▸ **Exercise goal**: Starting at the top of the entries, restate word for word each line up to and including the one with "purple triangle at (389, 98): moved 8 px up".

(Items from a data source)

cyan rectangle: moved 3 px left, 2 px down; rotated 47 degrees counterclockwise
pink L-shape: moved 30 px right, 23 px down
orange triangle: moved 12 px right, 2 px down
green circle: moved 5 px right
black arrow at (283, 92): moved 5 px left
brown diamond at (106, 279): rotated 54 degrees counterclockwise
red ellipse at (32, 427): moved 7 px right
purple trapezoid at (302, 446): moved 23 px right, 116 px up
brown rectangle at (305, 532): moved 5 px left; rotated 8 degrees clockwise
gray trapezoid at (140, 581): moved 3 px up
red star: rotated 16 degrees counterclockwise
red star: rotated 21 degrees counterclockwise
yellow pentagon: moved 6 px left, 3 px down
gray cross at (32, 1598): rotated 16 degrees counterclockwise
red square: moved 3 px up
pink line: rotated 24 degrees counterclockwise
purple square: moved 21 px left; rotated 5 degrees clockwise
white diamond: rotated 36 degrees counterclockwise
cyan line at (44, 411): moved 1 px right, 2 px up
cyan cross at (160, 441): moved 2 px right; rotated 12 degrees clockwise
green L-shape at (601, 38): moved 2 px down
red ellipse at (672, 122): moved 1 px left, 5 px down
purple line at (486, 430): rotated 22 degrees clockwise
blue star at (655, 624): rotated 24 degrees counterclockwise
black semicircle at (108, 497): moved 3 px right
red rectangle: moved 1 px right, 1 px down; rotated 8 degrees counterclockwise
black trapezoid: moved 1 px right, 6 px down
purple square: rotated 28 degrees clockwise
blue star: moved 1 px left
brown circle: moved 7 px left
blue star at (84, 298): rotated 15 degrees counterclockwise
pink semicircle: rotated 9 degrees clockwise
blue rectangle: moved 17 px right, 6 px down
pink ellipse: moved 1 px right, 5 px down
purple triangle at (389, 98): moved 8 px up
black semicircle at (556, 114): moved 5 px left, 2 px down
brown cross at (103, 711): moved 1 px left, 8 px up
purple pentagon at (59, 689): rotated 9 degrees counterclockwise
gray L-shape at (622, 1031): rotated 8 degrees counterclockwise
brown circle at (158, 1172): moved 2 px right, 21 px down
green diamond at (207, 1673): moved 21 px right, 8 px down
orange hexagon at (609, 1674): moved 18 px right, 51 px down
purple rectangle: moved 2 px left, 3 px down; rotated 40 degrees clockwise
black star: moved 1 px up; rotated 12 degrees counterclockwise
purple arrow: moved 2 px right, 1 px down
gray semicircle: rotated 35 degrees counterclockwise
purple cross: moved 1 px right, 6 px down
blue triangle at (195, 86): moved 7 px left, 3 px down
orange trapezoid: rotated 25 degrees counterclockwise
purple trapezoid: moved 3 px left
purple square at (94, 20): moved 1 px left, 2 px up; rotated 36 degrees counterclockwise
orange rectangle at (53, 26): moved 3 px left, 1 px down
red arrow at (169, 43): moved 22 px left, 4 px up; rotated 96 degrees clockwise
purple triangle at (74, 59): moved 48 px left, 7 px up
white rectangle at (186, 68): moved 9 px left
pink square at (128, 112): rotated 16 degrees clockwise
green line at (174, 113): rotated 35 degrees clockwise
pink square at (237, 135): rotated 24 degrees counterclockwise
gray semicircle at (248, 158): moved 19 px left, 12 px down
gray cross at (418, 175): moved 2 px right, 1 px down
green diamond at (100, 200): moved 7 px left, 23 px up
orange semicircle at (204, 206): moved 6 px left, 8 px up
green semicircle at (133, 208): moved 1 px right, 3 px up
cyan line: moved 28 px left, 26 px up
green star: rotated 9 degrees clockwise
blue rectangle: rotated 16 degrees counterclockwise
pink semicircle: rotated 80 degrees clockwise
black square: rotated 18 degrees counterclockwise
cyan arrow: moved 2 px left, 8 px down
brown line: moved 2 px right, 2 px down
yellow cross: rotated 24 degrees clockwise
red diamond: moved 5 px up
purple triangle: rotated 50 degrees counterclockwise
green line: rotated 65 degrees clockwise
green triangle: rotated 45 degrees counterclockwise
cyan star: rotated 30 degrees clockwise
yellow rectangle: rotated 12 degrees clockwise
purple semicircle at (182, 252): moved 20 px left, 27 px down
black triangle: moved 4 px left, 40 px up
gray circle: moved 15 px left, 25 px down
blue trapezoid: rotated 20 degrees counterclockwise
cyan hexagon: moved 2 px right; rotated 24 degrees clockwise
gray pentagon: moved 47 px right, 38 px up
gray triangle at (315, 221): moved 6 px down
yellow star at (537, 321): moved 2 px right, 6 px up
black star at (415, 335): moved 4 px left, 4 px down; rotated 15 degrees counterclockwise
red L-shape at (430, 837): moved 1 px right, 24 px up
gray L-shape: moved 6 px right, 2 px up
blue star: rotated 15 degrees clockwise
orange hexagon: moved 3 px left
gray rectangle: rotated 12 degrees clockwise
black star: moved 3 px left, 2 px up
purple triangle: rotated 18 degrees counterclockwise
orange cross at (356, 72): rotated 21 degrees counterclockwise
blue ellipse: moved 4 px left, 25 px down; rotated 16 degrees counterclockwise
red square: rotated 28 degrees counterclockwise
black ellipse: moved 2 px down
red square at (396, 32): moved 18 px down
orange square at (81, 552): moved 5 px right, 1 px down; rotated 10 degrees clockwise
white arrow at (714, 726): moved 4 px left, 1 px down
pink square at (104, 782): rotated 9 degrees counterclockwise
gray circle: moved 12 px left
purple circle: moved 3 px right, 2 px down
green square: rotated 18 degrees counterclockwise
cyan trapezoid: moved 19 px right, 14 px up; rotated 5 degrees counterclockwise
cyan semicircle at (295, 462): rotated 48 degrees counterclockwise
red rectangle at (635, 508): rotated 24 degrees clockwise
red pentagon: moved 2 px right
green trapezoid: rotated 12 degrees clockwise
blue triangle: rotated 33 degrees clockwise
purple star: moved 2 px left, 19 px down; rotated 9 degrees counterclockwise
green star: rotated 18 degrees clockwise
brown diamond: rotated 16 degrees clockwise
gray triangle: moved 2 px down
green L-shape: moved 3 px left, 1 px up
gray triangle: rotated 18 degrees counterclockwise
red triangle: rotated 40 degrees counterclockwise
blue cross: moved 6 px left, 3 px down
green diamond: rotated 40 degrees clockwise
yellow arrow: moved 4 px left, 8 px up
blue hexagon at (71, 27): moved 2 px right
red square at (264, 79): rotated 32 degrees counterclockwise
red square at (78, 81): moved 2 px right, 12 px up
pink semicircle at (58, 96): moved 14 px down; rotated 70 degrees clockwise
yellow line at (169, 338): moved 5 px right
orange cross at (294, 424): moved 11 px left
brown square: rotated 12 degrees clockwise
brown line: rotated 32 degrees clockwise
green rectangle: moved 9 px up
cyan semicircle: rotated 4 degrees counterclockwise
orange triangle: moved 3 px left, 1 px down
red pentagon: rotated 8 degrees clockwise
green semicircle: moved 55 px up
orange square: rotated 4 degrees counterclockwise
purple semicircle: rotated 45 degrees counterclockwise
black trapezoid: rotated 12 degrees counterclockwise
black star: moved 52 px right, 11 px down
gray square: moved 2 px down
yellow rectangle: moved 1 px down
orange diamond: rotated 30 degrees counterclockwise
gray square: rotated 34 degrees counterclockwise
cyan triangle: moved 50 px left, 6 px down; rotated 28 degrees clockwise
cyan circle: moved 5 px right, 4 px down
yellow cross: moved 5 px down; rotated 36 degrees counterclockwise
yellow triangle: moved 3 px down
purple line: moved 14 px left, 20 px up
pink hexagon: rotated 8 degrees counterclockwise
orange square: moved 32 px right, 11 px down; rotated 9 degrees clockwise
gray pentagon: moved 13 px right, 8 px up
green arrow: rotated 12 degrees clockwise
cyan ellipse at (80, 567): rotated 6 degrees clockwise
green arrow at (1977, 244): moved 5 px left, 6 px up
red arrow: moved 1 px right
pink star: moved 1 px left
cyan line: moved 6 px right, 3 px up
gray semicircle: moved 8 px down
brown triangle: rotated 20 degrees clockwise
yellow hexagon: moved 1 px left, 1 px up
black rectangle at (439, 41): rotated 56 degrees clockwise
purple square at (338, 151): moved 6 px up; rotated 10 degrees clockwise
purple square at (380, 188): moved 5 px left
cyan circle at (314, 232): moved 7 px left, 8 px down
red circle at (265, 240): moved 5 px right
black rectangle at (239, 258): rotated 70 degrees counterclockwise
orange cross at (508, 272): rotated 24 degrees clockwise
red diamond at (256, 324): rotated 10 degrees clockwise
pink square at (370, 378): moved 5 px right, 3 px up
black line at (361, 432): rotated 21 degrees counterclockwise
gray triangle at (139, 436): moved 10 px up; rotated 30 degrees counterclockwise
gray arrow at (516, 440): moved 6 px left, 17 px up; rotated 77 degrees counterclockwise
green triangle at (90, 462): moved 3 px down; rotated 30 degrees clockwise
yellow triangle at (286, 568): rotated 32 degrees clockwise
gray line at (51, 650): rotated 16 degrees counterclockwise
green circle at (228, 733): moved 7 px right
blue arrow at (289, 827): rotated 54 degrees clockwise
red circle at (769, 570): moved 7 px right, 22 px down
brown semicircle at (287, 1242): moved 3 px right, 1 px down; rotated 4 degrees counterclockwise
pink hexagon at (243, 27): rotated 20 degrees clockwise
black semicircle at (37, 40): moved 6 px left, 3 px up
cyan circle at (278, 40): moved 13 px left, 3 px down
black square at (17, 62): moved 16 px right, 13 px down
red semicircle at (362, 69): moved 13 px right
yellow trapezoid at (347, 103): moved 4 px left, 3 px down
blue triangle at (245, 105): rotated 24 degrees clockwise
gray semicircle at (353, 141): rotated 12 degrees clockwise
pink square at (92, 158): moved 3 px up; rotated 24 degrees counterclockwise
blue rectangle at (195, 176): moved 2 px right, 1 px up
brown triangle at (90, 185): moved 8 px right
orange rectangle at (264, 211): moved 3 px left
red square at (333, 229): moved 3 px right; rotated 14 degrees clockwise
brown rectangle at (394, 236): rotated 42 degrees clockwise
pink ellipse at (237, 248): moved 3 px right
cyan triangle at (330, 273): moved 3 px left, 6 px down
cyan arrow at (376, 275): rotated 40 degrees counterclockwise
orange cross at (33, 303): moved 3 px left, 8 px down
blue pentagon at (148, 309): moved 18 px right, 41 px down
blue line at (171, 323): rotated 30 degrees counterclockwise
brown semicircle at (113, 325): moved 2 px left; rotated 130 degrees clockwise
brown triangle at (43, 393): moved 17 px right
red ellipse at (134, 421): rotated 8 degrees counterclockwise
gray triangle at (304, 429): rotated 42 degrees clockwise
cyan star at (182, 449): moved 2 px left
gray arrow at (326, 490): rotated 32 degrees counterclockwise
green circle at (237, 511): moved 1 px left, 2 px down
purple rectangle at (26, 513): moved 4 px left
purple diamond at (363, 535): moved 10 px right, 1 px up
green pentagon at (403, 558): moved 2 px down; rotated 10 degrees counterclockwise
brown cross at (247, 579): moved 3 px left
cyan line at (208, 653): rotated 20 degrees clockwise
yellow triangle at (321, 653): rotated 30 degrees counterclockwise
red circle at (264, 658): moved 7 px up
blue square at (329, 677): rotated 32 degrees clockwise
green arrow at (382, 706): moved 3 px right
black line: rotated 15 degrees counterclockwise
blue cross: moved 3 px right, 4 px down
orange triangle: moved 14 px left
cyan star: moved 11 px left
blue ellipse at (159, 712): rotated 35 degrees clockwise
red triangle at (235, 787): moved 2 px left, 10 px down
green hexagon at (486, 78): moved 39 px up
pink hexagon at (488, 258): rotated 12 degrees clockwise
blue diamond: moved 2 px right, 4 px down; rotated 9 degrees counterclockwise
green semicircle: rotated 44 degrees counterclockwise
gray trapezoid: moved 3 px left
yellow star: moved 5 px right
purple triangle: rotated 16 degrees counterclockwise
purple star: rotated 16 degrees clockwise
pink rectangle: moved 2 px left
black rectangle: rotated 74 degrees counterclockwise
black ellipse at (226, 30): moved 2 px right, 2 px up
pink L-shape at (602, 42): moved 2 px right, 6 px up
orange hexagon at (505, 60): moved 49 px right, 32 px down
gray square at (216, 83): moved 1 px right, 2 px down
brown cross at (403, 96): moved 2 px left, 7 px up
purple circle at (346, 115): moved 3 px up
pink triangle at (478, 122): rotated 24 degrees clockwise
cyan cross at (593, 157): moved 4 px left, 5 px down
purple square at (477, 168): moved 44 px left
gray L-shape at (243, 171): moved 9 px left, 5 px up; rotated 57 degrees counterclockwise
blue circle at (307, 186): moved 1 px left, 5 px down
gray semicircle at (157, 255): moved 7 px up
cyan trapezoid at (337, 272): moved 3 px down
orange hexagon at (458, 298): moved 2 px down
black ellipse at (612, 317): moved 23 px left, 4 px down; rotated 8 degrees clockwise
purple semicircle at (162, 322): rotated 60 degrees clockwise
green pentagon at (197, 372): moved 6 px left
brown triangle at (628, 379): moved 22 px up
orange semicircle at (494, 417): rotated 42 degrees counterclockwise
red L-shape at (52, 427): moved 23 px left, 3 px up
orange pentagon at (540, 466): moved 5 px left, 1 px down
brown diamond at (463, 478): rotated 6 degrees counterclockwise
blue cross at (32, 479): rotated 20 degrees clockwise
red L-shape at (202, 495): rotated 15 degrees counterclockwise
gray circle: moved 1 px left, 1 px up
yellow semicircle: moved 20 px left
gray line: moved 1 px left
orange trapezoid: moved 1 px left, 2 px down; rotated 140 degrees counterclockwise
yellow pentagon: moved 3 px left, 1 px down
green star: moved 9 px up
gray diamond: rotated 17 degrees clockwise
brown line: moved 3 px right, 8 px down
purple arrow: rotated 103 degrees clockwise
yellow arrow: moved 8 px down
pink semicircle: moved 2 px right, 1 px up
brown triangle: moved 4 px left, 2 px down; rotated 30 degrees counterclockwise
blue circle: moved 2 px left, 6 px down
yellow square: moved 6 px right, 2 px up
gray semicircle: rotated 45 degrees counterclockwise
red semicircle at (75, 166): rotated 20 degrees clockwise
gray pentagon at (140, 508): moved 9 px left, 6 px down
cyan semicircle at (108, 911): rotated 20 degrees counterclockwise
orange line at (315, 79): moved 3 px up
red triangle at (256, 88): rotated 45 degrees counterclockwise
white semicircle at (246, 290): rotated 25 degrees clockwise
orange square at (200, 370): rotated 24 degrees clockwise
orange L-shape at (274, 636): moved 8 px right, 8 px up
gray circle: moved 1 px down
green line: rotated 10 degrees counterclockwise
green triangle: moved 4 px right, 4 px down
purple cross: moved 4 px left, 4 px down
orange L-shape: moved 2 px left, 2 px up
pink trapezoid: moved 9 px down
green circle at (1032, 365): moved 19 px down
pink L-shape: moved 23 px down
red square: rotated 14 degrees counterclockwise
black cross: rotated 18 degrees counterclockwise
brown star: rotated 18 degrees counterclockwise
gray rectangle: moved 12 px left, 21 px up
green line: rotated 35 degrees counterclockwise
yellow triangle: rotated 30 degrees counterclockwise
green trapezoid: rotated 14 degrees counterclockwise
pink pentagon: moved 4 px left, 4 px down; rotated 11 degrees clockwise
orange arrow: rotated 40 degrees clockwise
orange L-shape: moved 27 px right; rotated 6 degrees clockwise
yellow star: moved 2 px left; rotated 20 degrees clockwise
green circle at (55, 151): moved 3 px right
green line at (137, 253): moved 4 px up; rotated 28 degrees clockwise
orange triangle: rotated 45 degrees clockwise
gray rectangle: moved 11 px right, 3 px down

▸ **The completed task**:
cyan rectangle: moved 3 px left, 2 px down; rotated 47 degrees counterclockwise
pink L-shape: moved 30 px right, 23 px down
orange triangle: moved 12 px right, 2 px down
green circle: moved 5 px right
black arrow at (283, 92): moved 5 px left
brown diamond at (106, 279): rotated 54 degrees counterclockwise
red ellipse at (32, 427): moved 7 px right
purple trapezoid at (302, 446): moved 23 px right, 116 px up
brown rectangle at (305, 532): moved 5 px left; rotated 8 degrees clockwise
gray trapezoid at (140, 581): moved 3 px up
red star: rotated 16 degrees counterclockwise
red star: rotated 21 degrees counterclockwise
yellow pentagon: moved 6 px left, 3 px down
gray cross at (32, 1598): rotated 16 degrees counterclockwise
red square: moved 3 px up
pink line: rotated 24 degrees counterclockwise
purple square: moved 21 px left; rotated 5 degrees clockwise
white diamond: rotated 36 degrees counterclockwise
cyan line at (44, 411): moved 1 px right, 2 px up
cyan cross at (160, 441): moved 2 px right; rotated 12 degrees clockwise
green L-shape at (601, 38): moved 2 px down
red ellipse at (672, 122): moved 1 px left, 5 px down
purple line at (486, 430): rotated 22 degrees clockwise
blue star at (655, 624): rotated 24 degrees counterclockwise
black semicircle at (108, 497): moved 3 px right
red rectangle: moved 1 px right, 1 px down; rotated 8 degrees counterclockwise
black trapezoid: moved 1 px right, 6 px down
purple square: rotated 28 degrees clockwise
blue star: moved 1 px left
brown circle: moved 7 px left
blue star at (84, 298): rotated 15 degrees counterclockwise
pink semicircle: rotated 9 degrees clockwise
blue rectangle: moved 17 px right, 6 px down
pink ellipse: moved 1 px right, 5 px down
purple triangle at (389, 98): moved 8 px up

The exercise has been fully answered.